**Records supplied:**

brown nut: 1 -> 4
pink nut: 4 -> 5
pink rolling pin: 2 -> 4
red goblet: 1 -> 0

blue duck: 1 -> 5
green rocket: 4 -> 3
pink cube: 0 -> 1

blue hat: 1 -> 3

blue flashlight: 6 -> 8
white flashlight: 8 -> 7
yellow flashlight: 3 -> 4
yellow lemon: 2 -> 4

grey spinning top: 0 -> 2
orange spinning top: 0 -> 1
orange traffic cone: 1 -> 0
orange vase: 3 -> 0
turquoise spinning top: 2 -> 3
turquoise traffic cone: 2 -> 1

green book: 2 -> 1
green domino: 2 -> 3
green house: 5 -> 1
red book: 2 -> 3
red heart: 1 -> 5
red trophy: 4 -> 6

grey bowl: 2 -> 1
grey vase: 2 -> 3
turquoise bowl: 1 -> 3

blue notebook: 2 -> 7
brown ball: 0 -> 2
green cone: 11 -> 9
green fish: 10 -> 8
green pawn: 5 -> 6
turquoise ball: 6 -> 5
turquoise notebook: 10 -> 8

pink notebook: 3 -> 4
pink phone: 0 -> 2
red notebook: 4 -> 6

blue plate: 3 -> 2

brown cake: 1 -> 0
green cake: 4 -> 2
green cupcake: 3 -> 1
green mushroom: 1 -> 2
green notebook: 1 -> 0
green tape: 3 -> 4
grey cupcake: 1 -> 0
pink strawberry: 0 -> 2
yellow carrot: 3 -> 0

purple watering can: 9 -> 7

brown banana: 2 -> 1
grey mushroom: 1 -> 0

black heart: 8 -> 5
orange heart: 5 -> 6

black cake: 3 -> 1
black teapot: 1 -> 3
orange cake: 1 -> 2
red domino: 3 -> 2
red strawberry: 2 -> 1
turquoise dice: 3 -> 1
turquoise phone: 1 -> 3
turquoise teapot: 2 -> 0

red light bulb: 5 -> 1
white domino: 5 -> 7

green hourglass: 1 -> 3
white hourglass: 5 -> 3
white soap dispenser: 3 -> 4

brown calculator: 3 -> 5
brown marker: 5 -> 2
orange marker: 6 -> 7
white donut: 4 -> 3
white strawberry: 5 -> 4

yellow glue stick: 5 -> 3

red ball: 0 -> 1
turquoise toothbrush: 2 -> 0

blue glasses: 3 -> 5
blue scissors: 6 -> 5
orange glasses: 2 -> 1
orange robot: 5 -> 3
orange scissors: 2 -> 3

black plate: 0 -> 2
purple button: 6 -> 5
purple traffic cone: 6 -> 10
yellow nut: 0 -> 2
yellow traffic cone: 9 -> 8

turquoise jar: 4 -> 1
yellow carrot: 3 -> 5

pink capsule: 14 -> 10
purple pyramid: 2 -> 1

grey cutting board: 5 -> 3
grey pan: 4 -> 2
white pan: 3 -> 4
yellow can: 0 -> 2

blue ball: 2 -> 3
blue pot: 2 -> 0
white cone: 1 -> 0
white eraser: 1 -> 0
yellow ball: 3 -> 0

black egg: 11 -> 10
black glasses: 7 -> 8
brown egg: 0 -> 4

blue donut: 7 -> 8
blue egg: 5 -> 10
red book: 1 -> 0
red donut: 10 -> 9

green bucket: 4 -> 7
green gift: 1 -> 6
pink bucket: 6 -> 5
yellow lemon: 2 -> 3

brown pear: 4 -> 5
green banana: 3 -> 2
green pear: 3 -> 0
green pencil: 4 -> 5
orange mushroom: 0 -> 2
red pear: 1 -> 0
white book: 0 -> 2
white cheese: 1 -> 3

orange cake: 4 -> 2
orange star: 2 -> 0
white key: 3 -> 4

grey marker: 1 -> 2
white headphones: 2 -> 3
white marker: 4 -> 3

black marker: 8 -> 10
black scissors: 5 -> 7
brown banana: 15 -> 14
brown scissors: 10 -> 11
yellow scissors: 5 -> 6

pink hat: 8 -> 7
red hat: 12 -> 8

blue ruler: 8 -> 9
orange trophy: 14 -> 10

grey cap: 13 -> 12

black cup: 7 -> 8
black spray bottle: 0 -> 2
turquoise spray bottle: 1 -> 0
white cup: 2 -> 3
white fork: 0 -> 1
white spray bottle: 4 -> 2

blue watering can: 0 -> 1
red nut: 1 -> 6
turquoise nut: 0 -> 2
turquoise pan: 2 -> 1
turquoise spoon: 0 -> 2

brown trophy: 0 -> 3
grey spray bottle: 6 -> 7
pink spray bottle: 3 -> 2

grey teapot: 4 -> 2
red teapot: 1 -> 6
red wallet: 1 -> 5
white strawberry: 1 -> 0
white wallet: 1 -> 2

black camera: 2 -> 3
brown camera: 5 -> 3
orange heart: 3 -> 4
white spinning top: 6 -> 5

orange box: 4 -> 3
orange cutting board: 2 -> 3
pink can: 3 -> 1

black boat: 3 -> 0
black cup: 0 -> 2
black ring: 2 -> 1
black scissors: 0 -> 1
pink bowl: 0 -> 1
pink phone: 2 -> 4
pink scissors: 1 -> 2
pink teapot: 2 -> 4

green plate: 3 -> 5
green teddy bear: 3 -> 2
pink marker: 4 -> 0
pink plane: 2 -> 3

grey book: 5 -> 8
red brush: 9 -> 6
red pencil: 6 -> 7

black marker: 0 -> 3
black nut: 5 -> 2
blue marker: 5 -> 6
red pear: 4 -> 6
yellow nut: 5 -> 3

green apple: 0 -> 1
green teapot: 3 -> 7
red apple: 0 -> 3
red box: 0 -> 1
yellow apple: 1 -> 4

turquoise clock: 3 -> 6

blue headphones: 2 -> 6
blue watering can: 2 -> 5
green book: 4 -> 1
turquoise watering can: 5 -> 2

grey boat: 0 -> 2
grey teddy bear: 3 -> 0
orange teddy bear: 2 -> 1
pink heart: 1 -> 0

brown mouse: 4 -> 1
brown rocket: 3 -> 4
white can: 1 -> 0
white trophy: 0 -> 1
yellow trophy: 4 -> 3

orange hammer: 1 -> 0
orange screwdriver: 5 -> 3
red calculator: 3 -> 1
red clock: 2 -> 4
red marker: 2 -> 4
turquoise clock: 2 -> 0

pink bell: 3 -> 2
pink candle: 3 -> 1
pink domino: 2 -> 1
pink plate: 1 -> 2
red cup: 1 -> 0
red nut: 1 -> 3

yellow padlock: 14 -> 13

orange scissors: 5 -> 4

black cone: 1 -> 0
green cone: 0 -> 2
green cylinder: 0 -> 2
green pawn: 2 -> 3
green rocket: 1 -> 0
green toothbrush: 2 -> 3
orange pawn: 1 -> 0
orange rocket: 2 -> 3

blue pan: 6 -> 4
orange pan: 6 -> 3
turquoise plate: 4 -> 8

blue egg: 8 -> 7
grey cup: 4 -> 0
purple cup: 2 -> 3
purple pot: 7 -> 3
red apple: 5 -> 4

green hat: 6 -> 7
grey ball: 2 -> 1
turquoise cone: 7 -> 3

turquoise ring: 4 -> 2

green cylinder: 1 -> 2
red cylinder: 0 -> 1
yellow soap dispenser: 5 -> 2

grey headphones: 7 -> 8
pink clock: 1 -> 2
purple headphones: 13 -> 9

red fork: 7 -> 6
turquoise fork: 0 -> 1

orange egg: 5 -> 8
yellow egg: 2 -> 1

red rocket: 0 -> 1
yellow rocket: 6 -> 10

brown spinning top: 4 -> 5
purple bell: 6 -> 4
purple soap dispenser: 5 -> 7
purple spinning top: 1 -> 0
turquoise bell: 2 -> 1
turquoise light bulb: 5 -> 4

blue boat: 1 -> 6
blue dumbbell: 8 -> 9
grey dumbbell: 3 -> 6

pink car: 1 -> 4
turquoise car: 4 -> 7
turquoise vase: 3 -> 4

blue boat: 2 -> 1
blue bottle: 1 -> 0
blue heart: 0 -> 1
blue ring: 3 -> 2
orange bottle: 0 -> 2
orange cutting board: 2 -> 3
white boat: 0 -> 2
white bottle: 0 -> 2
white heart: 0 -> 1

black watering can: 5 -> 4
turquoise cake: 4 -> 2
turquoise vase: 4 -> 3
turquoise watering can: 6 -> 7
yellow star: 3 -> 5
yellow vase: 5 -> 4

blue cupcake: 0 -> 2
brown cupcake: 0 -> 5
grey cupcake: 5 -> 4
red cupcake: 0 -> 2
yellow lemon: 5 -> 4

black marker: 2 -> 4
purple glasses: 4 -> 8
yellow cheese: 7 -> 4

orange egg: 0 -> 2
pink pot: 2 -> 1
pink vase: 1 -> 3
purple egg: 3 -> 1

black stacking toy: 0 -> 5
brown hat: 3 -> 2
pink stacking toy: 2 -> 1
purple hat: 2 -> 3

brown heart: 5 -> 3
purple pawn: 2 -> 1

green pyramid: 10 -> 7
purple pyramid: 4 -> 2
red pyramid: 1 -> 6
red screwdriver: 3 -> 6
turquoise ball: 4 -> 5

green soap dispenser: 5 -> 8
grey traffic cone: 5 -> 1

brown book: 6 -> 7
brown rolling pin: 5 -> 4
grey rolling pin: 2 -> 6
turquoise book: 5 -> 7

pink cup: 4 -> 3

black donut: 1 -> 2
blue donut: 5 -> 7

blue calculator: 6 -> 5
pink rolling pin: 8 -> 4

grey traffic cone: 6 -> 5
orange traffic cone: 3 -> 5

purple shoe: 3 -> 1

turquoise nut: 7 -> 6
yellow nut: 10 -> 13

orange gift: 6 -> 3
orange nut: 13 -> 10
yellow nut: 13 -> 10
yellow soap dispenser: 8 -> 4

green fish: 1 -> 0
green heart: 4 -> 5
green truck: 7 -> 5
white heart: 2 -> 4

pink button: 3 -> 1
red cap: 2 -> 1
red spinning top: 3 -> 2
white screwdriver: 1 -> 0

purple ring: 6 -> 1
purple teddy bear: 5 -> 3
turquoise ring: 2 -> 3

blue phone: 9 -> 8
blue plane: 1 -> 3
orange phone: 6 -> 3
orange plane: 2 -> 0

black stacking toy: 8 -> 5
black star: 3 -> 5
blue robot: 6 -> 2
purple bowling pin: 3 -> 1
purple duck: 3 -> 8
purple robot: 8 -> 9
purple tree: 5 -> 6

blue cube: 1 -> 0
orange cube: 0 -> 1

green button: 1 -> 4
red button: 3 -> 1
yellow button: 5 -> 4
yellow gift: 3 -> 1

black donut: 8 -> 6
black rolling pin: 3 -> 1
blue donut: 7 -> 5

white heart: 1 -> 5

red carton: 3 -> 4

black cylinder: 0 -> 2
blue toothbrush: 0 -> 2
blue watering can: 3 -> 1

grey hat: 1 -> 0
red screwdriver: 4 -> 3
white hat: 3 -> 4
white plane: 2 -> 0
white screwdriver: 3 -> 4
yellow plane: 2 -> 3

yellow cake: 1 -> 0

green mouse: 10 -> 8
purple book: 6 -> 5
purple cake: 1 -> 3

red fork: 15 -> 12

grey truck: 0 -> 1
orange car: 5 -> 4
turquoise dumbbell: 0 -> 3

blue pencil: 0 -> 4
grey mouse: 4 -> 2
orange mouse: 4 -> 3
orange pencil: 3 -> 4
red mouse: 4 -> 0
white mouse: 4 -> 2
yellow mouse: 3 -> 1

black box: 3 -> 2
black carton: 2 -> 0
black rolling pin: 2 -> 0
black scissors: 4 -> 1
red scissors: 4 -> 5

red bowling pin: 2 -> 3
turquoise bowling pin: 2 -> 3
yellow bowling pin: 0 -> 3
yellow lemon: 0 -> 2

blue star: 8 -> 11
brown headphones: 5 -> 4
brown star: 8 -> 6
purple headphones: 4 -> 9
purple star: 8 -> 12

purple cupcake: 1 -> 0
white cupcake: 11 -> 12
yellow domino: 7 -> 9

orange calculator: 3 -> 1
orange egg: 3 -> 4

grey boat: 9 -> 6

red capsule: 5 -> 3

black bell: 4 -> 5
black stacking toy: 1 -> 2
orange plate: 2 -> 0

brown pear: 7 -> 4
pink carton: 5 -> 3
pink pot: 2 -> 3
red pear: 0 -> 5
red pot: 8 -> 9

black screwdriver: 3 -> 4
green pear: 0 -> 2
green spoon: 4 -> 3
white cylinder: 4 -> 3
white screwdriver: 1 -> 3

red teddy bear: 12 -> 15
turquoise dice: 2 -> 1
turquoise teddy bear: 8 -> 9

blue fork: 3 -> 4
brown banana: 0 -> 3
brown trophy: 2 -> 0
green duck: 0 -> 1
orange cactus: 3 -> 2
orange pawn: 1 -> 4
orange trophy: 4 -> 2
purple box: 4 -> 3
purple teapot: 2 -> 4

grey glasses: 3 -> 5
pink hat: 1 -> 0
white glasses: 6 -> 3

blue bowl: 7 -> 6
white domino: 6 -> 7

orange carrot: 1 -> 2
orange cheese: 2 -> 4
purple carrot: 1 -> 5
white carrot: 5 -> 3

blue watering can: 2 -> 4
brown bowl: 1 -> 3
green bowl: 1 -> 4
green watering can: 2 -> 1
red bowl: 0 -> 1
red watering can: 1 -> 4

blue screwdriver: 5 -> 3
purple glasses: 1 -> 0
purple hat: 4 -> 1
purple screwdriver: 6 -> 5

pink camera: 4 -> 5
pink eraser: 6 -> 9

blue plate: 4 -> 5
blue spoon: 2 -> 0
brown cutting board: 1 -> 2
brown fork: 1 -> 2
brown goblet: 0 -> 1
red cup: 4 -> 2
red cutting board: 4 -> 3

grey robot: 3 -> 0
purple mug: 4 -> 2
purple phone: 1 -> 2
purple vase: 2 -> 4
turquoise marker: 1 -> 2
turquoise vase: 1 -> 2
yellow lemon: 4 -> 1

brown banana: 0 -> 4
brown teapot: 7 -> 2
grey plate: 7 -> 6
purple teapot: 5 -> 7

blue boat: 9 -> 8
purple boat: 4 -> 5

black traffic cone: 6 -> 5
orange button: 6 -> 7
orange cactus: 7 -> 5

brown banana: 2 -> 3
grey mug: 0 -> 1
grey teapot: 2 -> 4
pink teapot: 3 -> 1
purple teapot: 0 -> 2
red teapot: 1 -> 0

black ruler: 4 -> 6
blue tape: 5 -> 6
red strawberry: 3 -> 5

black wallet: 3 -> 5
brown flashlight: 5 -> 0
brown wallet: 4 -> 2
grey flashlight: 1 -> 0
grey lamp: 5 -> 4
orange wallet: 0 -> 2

**Assignment:** Transcribe the records above from the line holding "black donut: 1 -> 2" down to the line holding "green truck: 7 -> 5", inclusive, without adding anything.

**Answer section:**
black donut: 1 -> 2
blue donut: 5 -> 7

blue calculator: 6 -> 5
pink rolling pin: 8 -> 4

grey traffic cone: 6 -> 5
orange traffic cone: 3 -> 5

purple shoe: 3 -> 1

turquoise nut: 7 -> 6
yellow nut: 10 -> 13

orange gift: 6 -> 3
orange nut: 13 -> 10
yellow nut: 13 -> 10
yellow soap dispenser: 8 -> 4

green fish: 1 -> 0
green heart: 4 -> 5
green truck: 7 -> 5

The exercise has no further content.